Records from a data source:
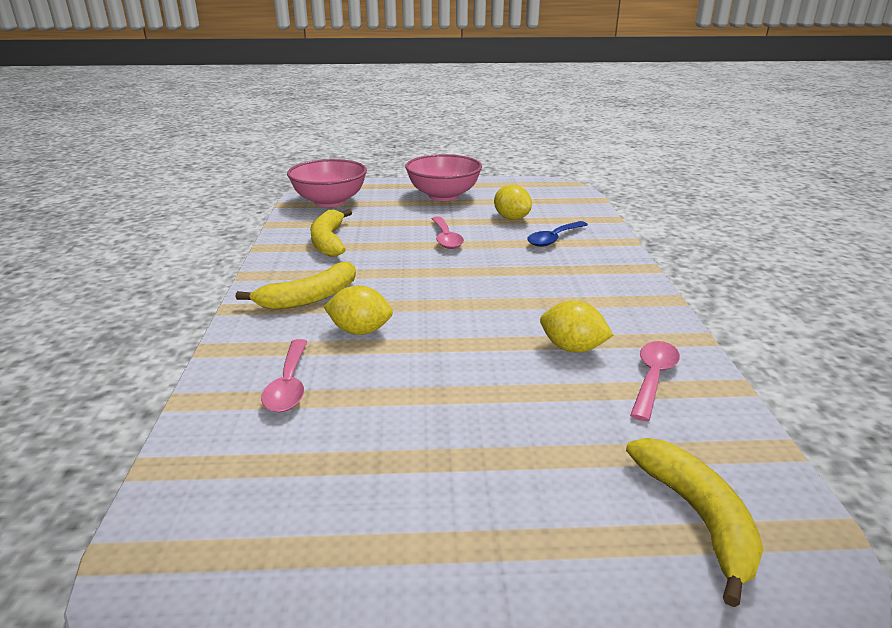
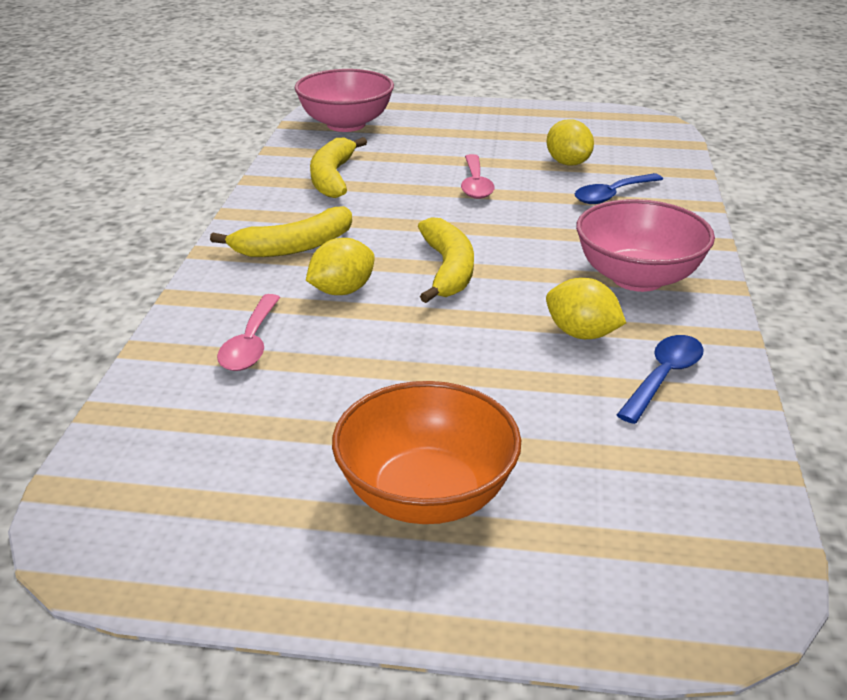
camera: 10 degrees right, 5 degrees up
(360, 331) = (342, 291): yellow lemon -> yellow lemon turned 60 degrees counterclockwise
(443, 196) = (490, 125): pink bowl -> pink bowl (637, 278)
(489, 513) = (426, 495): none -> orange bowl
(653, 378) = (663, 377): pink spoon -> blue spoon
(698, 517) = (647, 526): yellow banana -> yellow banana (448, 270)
---
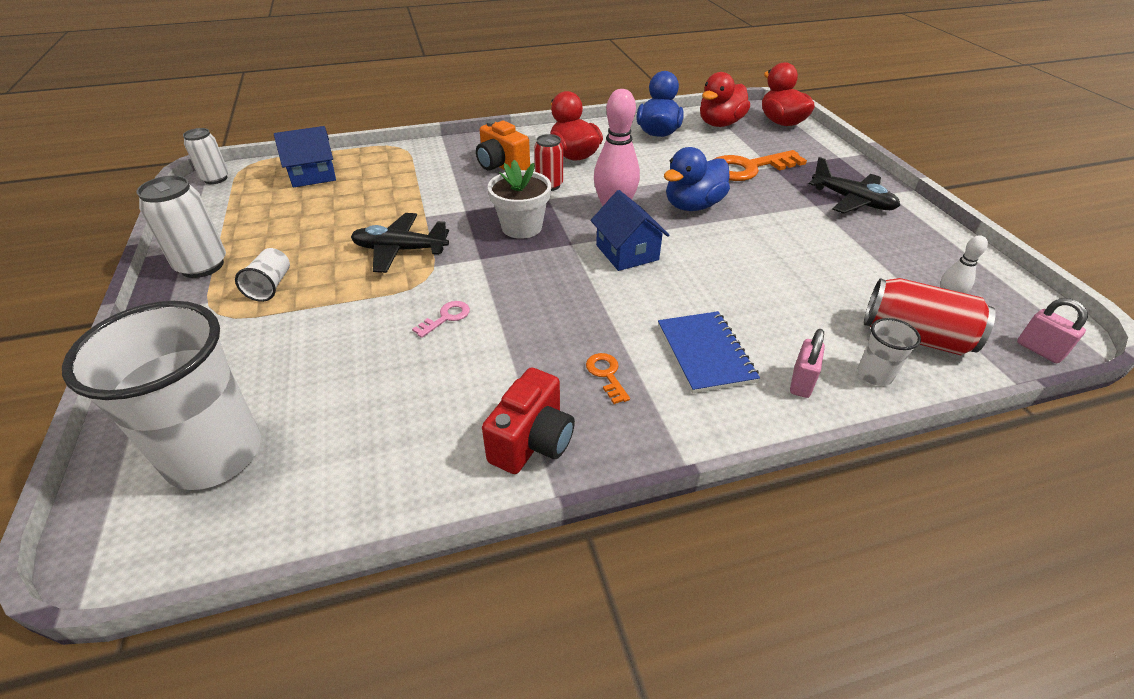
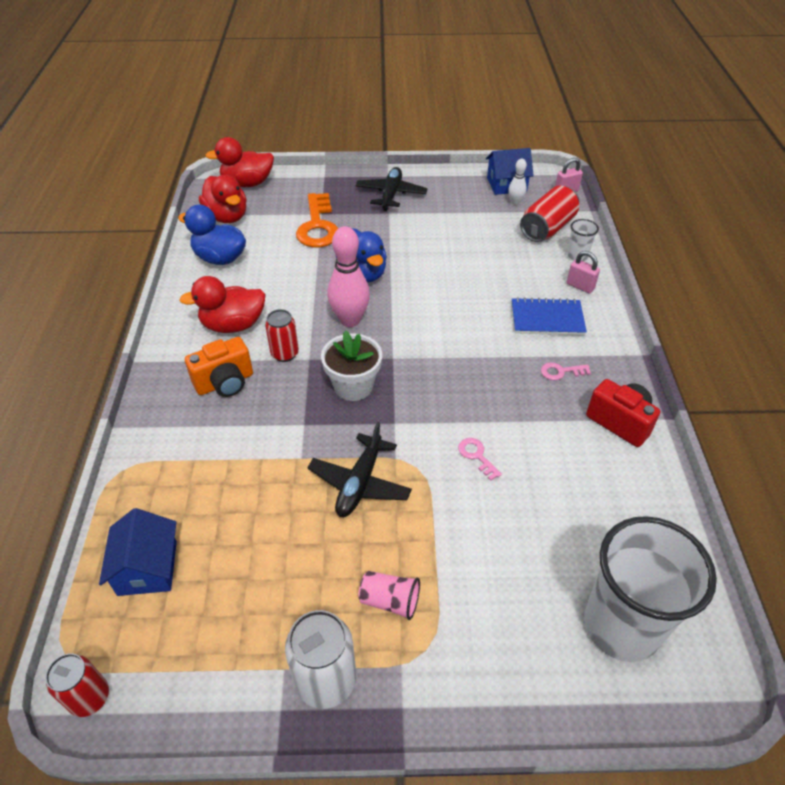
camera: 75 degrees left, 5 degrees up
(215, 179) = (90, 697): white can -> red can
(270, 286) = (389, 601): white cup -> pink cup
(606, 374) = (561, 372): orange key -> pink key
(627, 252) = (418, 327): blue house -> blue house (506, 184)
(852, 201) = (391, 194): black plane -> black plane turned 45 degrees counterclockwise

◆ **TASK TO CARRY OUT**
Whenever "pink" occurs in a line above, copy that line.

◆ **RESULT OF THIS EXERCISE**
(443, 196) = (490, 125): pink bowl -> pink bowl (637, 278)
(653, 378) = (663, 377): pink spoon -> blue spoon
(270, 286) = (389, 601): white cup -> pink cup
(606, 374) = (561, 372): orange key -> pink key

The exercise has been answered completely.